Here is the task for the listing below: output exactly the lines from the one containing "RGB pin R: 6 -> TX" through the one containing "PIXELS pin DIN: 16 -> 14", and leave out the pictures.
■ ■ ■ ■ ■
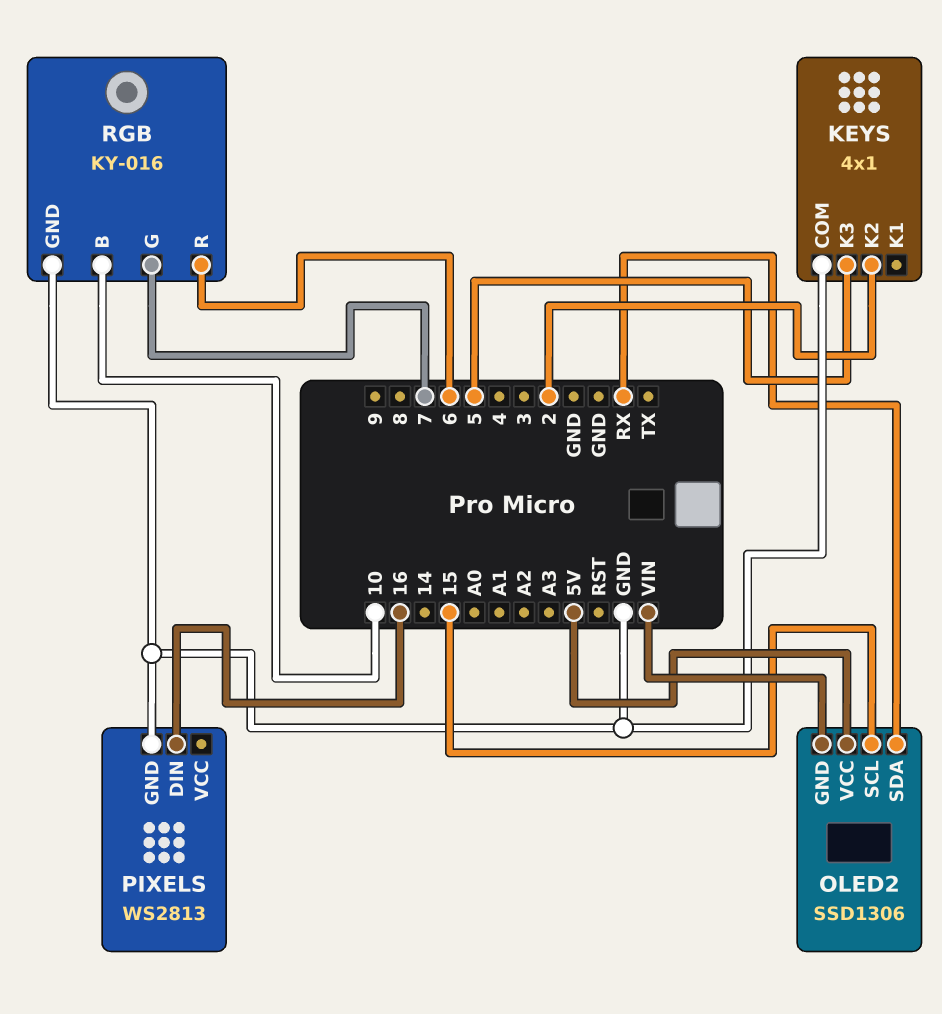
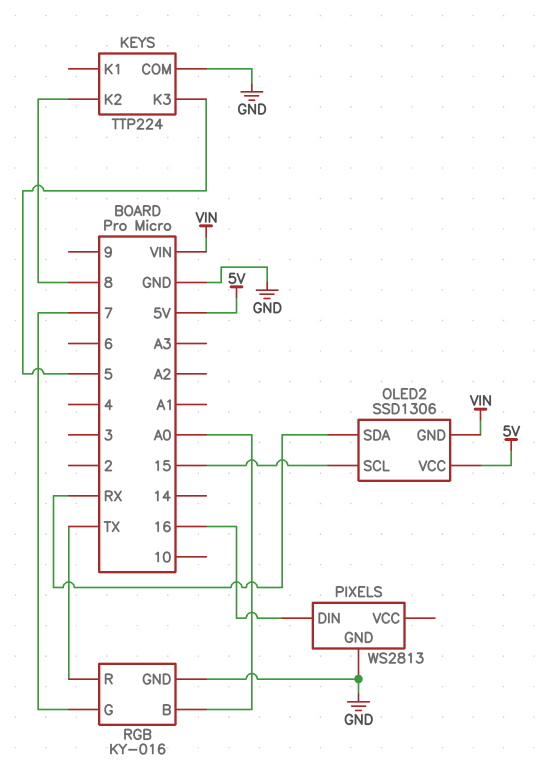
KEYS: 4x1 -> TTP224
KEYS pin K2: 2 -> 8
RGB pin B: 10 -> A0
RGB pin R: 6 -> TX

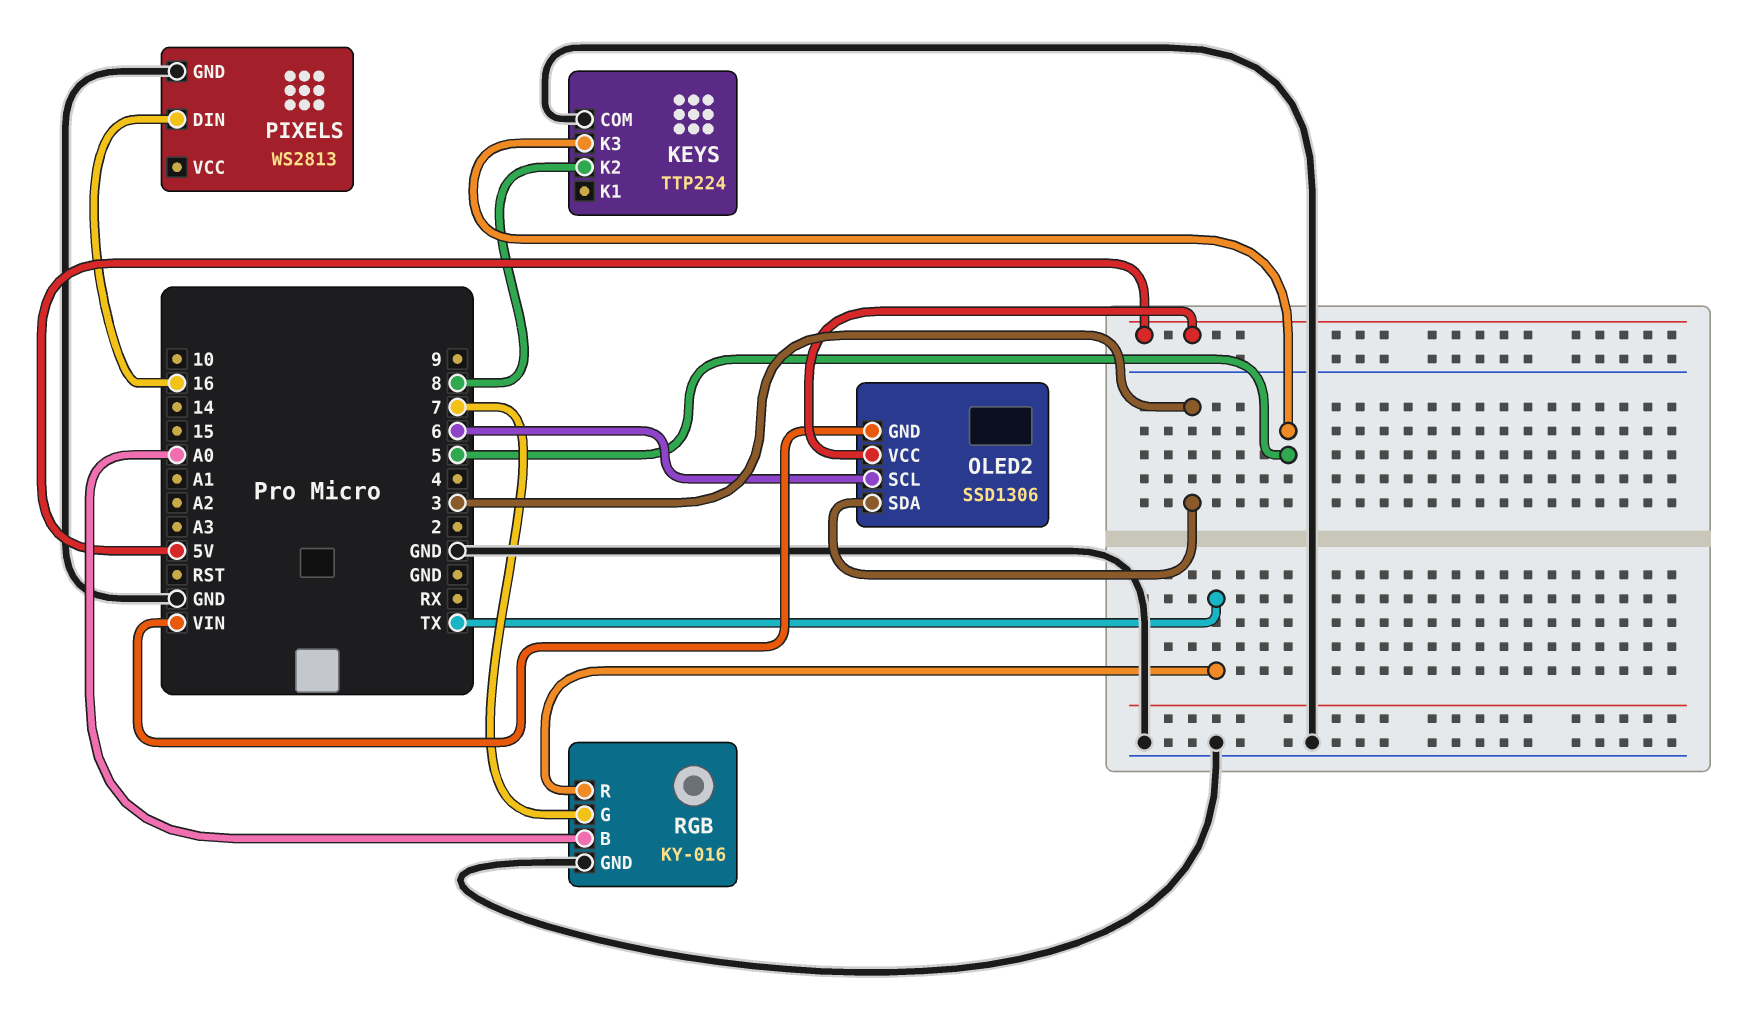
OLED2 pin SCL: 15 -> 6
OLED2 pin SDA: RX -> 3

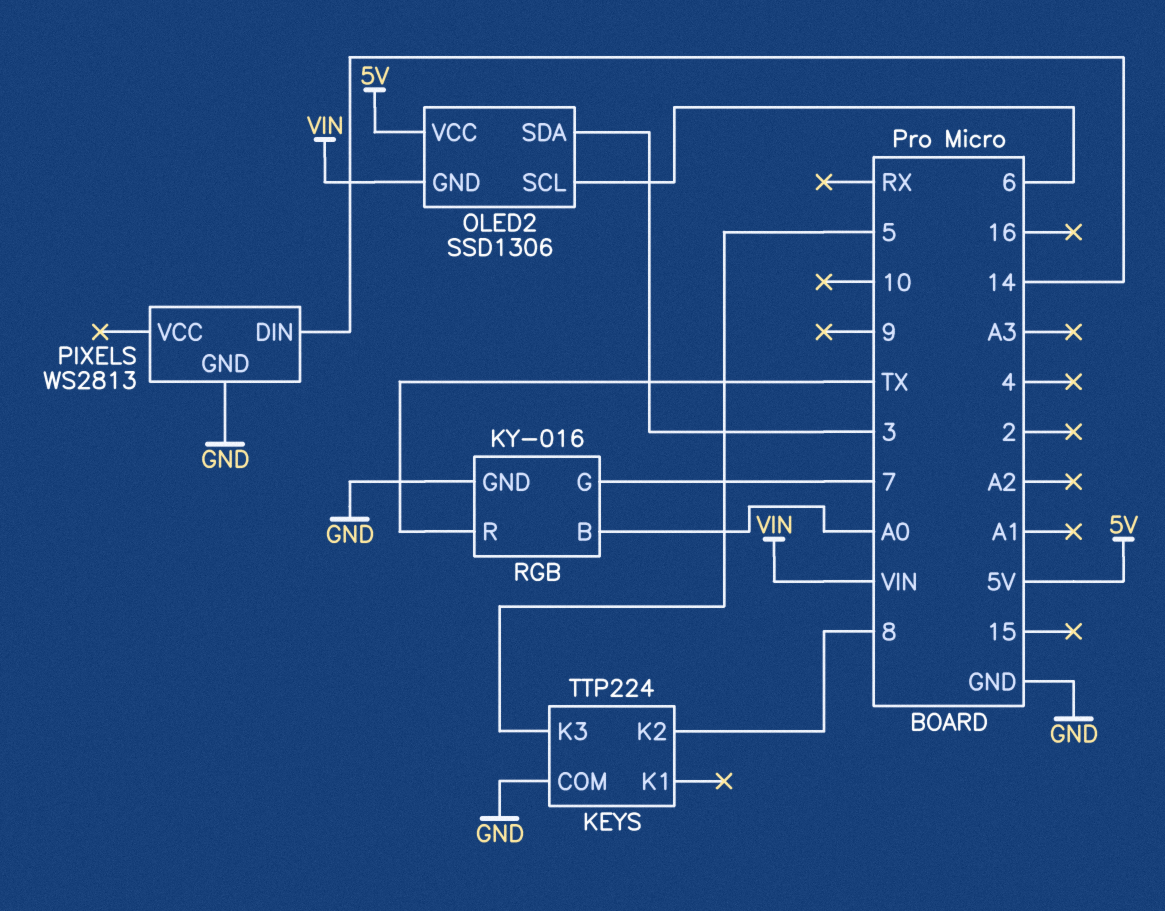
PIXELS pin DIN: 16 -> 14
■ ■ ■ ■ ■
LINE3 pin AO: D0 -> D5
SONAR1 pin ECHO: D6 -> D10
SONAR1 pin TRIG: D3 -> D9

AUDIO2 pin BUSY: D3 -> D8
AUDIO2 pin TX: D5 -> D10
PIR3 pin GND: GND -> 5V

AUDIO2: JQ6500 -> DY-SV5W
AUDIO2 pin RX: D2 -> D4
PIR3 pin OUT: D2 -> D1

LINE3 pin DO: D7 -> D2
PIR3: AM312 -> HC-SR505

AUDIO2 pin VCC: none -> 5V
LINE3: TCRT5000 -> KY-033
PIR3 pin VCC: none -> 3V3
■ ■ ■ ■ ■
Written answer |
RGB pin R: 6 -> TX

OLED2 pin SCL: 15 -> 6
OLED2 pin SDA: RX -> 3

PIXELS pin DIN: 16 -> 14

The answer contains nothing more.